#### Task data:
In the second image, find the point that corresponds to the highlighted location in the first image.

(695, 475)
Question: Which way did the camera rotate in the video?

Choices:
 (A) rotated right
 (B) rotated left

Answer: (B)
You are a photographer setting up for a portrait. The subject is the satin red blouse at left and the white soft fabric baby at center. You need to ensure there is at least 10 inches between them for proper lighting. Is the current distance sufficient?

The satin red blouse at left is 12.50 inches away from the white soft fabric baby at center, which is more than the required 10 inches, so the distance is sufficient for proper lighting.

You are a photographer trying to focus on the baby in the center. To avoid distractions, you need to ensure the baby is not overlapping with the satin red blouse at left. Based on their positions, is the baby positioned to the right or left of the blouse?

#### Prompt:
Reproduce every item above word for word, keeping each line in its original order.

#### Result for this exercise:
In the second image, find the point that corresponds to the highlighted location in the first image.

(695, 475)
Question: Which way did the camera rotate in the video?

Choices:
 (A) rotated right
 (B) rotated left

Answer: (B)
You are a photographer setting up for a portrait. The subject is the satin red blouse at left and the white soft fabric baby at center. You need to ensure there is at least 10 inches between them for proper lighting. Is the current distance sufficient?

The satin red blouse at left is 12.50 inches away from the white soft fabric baby at center, which is more than the required 10 inches, so the distance is sufficient for proper lighting.

You are a photographer trying to focus on the baby in the center. To avoid distractions, you need to ensure the baby is not overlapping with the satin red blouse at left. Based on their positions, is the baby positioned to the right or left of the blouse?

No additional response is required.